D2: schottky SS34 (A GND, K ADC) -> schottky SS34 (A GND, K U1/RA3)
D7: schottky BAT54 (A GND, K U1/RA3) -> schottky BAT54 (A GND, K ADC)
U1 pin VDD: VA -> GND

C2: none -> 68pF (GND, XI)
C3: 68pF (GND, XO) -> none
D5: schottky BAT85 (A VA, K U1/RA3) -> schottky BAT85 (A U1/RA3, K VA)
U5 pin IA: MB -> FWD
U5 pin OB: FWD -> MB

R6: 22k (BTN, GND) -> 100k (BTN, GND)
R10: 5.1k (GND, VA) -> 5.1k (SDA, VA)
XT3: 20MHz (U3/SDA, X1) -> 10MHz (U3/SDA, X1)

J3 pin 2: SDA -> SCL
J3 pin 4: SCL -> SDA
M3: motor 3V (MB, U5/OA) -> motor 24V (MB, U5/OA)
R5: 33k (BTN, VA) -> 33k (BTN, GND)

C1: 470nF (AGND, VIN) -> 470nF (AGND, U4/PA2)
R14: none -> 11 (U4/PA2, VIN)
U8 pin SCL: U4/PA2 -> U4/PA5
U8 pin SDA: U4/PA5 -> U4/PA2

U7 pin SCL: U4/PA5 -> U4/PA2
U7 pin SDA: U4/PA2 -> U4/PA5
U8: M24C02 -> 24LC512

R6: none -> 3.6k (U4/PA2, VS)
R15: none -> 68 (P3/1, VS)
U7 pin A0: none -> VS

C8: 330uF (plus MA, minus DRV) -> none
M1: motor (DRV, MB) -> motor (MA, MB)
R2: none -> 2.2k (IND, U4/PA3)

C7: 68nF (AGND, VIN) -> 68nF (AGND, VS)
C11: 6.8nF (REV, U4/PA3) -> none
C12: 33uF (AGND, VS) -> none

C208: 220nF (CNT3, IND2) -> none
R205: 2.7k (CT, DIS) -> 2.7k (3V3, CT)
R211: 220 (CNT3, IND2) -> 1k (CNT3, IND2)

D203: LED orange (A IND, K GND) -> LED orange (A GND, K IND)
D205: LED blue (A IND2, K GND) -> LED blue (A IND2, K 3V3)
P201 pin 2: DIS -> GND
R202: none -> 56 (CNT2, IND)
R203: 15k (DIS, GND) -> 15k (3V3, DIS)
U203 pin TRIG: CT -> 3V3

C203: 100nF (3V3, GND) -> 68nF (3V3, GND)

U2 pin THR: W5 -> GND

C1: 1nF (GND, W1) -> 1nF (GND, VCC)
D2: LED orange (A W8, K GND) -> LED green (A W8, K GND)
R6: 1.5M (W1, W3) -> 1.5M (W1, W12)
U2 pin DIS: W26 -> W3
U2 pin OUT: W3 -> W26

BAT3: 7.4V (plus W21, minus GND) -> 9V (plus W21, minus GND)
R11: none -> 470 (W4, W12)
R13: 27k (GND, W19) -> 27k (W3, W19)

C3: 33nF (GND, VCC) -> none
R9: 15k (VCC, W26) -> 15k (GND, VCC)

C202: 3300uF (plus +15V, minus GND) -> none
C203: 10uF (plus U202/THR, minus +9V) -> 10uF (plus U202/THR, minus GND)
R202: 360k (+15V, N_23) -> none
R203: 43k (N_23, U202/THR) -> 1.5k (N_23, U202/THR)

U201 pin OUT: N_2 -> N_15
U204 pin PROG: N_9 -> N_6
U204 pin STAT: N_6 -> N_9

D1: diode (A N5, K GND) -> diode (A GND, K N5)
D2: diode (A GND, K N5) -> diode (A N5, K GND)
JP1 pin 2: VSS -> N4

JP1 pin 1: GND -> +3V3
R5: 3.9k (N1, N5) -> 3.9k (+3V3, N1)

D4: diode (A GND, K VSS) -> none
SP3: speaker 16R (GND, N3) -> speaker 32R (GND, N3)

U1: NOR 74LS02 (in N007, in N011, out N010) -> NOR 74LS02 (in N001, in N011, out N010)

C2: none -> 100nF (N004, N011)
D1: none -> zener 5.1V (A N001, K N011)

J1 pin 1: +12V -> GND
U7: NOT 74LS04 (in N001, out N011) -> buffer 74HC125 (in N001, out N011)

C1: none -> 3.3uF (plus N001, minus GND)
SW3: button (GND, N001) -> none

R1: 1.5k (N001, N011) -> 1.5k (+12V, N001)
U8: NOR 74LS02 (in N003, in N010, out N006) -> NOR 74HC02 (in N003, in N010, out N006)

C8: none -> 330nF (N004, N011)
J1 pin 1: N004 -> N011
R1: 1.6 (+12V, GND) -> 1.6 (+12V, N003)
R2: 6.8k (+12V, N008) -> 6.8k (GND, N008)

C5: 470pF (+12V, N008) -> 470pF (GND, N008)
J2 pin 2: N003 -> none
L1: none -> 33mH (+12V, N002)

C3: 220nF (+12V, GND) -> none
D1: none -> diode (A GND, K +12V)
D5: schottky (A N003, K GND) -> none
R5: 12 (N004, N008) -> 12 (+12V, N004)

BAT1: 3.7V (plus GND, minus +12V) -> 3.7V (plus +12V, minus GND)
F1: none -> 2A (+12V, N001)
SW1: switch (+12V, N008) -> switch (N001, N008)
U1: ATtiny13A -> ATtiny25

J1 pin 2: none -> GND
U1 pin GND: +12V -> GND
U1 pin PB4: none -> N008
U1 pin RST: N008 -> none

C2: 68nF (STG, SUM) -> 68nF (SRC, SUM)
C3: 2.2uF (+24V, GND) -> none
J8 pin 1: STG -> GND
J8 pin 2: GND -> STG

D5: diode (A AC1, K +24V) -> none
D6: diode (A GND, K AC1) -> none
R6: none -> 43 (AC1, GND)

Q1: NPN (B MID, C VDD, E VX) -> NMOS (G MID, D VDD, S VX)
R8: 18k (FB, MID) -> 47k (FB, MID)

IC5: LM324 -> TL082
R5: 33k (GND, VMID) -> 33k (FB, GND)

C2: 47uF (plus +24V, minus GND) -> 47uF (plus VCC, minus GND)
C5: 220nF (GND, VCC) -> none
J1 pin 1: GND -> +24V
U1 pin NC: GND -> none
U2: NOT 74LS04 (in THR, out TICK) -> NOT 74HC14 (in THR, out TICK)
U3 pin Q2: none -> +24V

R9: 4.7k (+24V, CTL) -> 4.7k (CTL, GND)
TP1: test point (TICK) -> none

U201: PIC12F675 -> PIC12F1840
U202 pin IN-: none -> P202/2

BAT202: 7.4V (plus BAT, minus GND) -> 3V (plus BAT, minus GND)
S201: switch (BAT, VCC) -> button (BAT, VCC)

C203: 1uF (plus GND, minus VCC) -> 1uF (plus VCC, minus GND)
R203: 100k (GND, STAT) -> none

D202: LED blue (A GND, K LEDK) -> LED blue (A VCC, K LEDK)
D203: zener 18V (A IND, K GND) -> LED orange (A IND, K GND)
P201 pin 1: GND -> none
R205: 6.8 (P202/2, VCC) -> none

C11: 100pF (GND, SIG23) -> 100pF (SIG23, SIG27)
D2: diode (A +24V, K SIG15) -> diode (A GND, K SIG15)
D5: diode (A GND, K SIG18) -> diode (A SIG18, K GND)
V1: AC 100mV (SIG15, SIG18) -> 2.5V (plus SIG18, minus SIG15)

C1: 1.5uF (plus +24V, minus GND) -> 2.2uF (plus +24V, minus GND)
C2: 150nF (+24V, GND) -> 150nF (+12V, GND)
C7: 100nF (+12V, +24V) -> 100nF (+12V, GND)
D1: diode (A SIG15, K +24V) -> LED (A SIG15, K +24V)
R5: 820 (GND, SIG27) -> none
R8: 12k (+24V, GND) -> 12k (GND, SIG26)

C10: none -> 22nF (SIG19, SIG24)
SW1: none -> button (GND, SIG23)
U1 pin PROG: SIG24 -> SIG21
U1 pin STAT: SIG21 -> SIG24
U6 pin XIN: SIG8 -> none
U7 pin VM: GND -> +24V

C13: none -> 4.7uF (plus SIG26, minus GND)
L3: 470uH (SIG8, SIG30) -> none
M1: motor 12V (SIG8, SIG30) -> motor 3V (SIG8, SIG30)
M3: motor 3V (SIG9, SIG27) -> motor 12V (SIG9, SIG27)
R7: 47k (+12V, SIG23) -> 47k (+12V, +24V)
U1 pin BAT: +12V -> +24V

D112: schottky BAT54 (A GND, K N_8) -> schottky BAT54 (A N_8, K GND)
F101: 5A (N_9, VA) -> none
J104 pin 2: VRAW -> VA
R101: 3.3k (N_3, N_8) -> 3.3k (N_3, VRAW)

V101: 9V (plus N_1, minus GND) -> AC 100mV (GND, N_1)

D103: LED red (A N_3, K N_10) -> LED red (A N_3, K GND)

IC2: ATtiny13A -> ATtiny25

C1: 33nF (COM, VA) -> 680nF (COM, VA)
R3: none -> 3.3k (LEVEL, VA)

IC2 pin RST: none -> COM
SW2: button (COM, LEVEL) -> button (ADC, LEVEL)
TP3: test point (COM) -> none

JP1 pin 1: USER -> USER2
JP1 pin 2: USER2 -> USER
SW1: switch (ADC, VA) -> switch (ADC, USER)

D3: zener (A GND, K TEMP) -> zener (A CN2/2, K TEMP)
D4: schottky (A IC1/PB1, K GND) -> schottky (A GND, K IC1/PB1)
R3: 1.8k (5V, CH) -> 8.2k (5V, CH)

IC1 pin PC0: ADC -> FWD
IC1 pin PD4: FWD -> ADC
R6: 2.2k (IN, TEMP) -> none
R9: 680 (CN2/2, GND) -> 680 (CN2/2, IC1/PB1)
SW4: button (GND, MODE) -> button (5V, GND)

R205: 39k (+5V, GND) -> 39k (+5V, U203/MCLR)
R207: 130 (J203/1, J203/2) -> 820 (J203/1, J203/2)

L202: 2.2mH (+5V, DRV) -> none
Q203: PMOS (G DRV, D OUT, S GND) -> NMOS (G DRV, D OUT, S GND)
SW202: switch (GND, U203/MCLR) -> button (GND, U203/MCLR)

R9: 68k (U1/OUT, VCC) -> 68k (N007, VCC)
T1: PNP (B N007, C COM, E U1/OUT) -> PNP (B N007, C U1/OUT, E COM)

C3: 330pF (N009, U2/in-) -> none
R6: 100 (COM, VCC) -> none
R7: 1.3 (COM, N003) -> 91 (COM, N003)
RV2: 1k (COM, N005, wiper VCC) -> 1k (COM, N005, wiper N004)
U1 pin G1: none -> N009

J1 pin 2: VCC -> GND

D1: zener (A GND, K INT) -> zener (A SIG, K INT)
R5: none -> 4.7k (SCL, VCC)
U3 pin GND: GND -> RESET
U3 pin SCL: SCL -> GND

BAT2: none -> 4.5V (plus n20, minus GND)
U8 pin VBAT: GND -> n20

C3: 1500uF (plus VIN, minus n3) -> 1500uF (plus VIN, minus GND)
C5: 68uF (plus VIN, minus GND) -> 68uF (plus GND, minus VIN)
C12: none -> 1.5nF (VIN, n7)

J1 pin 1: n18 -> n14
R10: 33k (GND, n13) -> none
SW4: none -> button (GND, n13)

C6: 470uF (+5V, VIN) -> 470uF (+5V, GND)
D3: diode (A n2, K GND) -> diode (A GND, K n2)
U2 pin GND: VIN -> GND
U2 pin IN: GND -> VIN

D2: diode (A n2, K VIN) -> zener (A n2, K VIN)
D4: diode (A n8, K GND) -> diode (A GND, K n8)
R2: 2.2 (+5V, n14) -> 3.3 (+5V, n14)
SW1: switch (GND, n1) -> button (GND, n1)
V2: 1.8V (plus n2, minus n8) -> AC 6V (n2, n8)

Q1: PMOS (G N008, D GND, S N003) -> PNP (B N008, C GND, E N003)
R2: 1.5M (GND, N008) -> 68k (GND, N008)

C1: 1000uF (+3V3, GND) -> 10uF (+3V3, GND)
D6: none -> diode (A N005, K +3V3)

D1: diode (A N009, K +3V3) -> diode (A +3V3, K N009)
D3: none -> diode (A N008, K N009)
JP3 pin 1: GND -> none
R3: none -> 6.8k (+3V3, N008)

**Try it:** From the records above, repeat exactly the lines from the one with "P201 pin 2: DIS -> GND" through the one with "R11: none -> 470 (W4, W12)", both included.

**Exercise solution:**
P201 pin 2: DIS -> GND
R202: none -> 56 (CNT2, IND)
R203: 15k (DIS, GND) -> 15k (3V3, DIS)
U203 pin TRIG: CT -> 3V3

C203: 100nF (3V3, GND) -> 68nF (3V3, GND)

U2 pin THR: W5 -> GND

C1: 1nF (GND, W1) -> 1nF (GND, VCC)
D2: LED orange (A W8, K GND) -> LED green (A W8, K GND)
R6: 1.5M (W1, W3) -> 1.5M (W1, W12)
U2 pin DIS: W26 -> W3
U2 pin OUT: W3 -> W26

BAT3: 7.4V (plus W21, minus GND) -> 9V (plus W21, minus GND)
R11: none -> 470 (W4, W12)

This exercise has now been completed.